- **Exercise objective**: Whenever a line in the entries includes the word "counterclockwise", copy that line out.

- **Input records**:
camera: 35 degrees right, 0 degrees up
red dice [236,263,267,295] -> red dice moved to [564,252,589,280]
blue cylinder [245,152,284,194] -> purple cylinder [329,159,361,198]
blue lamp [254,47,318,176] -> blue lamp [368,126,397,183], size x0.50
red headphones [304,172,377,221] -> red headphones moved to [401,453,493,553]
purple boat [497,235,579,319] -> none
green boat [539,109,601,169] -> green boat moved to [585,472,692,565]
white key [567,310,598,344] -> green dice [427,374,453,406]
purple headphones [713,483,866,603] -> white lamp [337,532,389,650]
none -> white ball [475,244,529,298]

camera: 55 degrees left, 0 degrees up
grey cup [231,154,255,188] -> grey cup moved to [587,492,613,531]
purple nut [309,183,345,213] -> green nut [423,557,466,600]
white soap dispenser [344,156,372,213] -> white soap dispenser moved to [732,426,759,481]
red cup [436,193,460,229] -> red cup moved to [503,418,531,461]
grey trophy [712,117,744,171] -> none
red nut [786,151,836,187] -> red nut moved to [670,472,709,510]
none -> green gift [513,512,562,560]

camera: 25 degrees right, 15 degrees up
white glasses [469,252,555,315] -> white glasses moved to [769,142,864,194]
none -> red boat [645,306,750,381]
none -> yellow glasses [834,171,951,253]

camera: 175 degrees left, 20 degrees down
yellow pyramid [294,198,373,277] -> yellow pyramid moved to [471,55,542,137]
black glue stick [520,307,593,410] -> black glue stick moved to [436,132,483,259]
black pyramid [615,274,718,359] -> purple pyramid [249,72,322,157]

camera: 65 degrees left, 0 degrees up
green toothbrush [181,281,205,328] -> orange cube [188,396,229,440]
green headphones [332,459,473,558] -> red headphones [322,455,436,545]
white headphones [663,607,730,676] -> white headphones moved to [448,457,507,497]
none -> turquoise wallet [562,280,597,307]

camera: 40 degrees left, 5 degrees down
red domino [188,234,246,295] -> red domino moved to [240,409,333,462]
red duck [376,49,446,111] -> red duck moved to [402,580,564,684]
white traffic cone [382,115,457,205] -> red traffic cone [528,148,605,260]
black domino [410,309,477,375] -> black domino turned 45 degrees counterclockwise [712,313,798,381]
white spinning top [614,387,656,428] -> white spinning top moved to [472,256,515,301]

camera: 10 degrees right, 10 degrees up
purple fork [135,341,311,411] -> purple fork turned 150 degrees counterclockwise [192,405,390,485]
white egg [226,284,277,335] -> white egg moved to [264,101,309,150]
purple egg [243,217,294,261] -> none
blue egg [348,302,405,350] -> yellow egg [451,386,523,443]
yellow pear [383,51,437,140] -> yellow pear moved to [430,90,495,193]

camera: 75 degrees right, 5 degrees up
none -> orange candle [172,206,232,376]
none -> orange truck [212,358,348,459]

- **Answer**:
black domino [410,309,477,375] -> black domino turned 45 degrees counterclockwise [712,313,798,381]
purple fork [135,341,311,411] -> purple fork turned 150 degrees counterclockwise [192,405,390,485]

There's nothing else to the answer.